**About this exercise:**
An exact copy is needed of the lines in the entries below from the line with "HALL3 pin OUT: D4 -> RX" up to and including the line with "TFT: ST7735 -> ILI9341", and of nothing else. Leave the pictures out.

Dataset excerpts:
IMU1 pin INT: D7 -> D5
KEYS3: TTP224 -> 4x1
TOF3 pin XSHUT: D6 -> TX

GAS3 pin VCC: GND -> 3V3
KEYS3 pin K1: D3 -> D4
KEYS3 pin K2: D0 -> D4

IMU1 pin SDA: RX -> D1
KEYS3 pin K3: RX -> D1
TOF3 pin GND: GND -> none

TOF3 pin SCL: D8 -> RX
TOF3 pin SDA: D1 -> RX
--
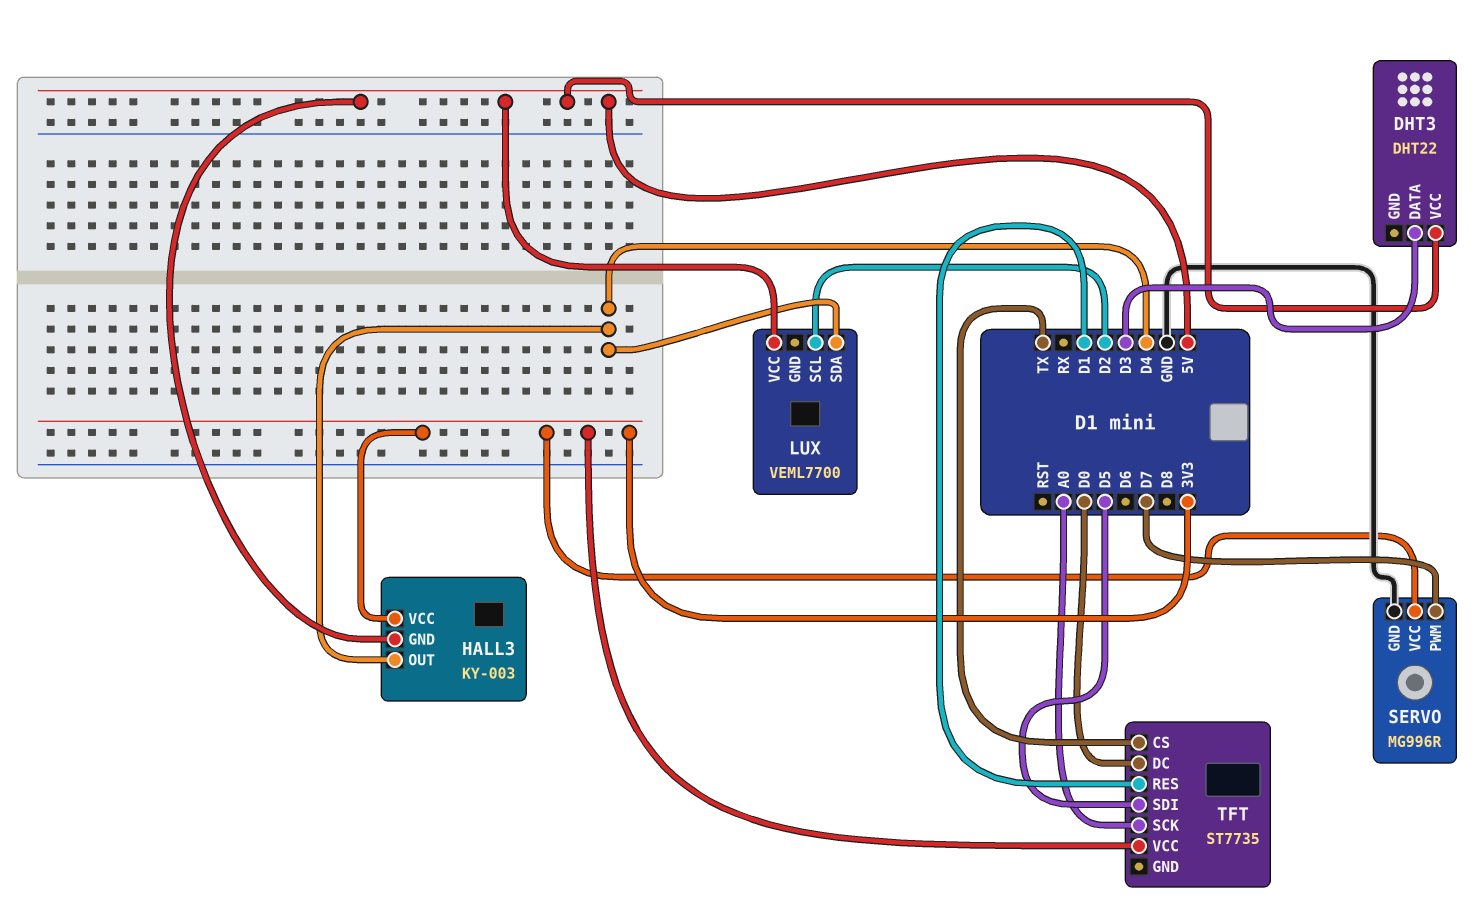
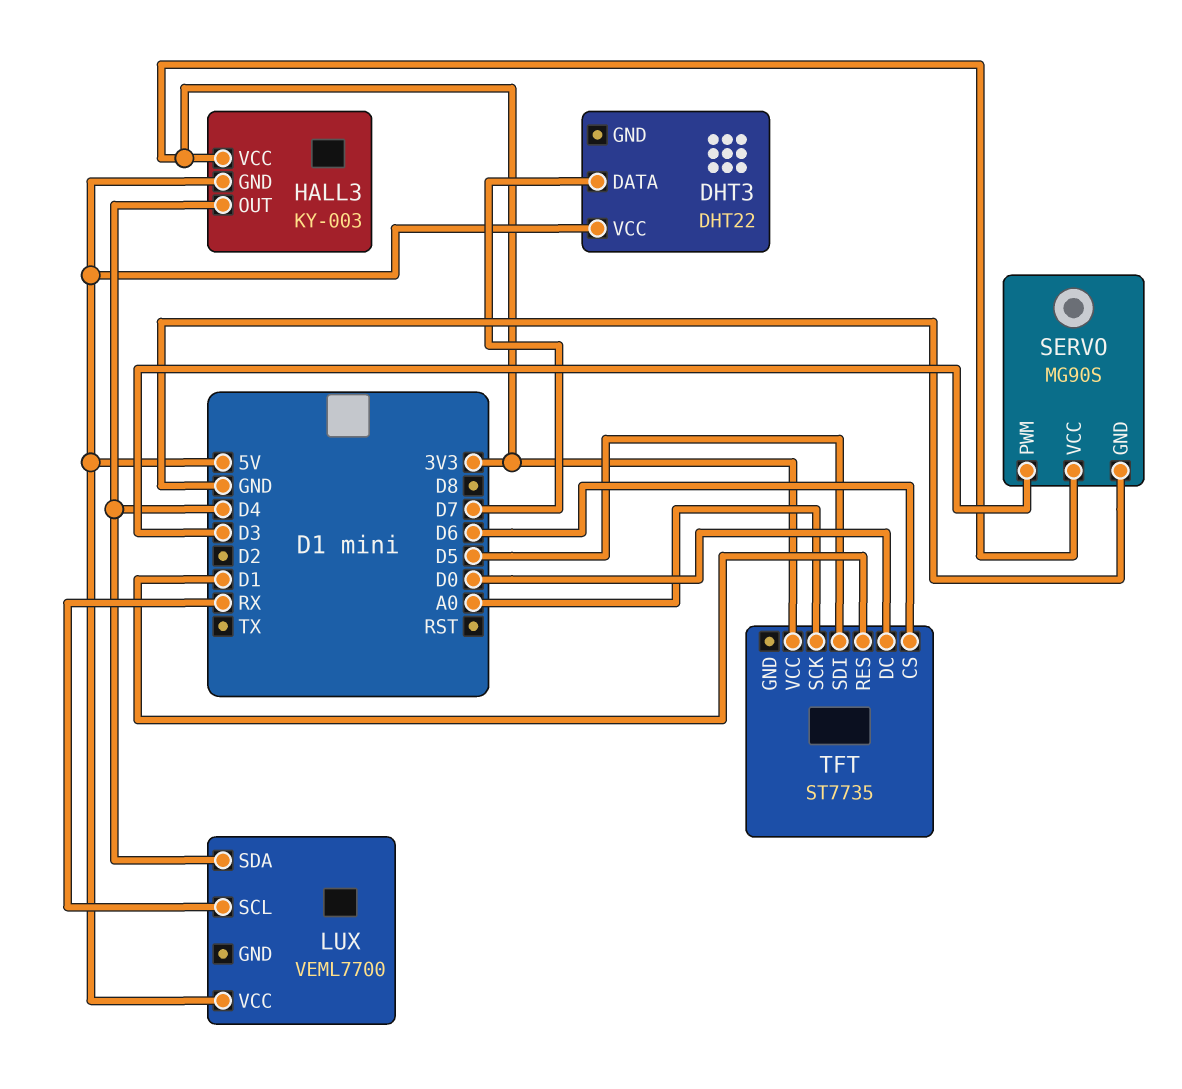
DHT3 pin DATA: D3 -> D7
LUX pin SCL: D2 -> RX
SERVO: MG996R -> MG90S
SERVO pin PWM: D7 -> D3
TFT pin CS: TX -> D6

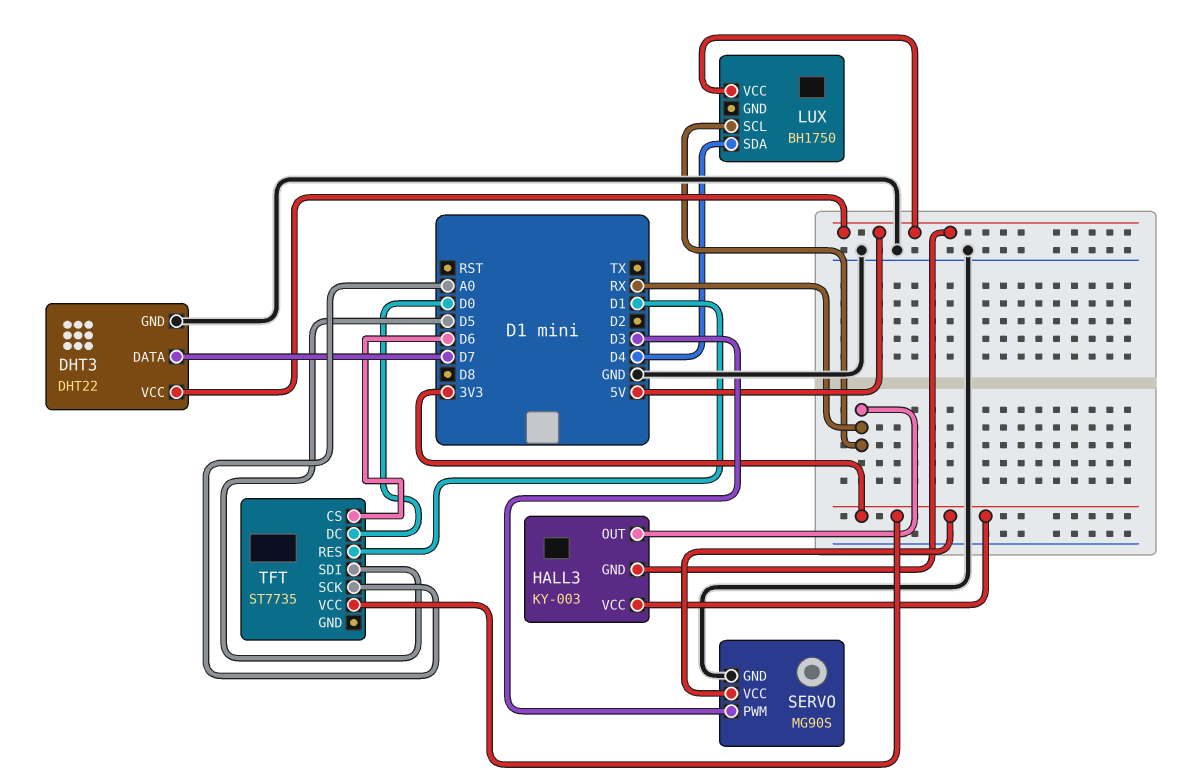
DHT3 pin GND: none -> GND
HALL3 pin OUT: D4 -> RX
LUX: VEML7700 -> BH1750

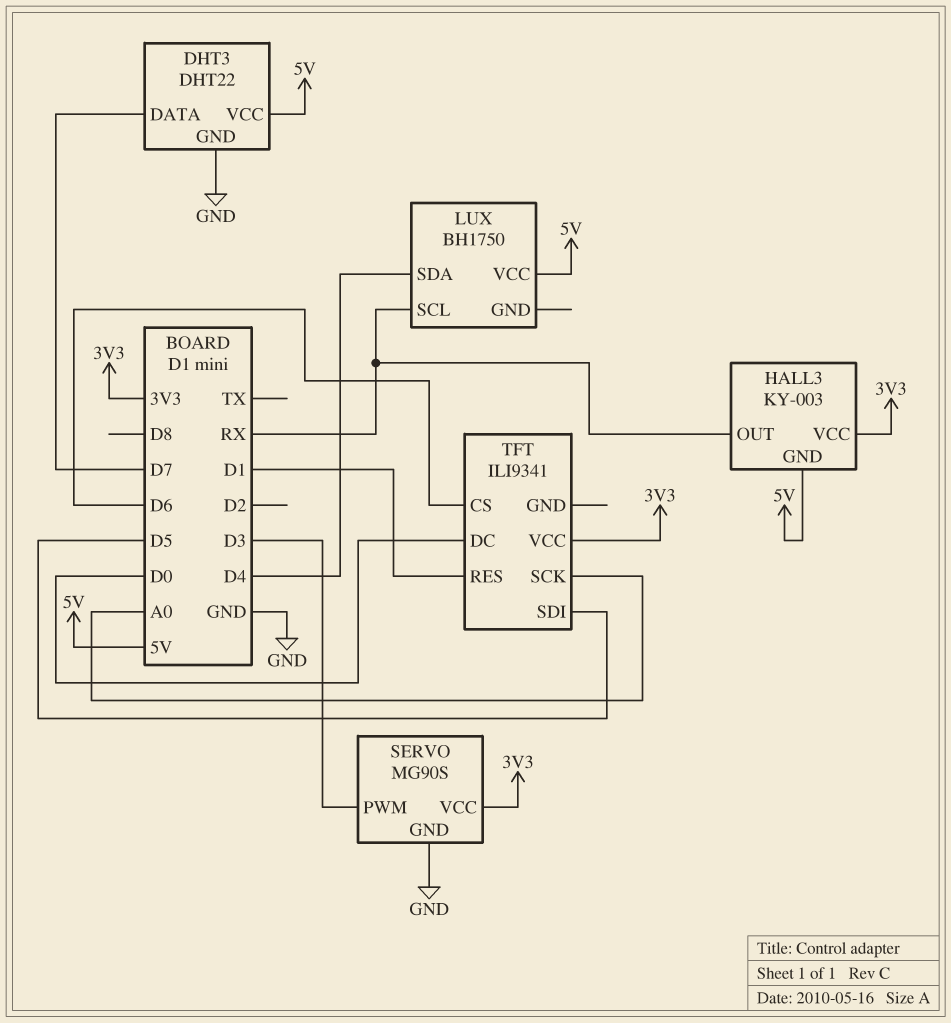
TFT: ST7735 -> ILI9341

**Your response:**
HALL3 pin OUT: D4 -> RX
LUX: VEML7700 -> BH1750

TFT: ST7735 -> ILI9341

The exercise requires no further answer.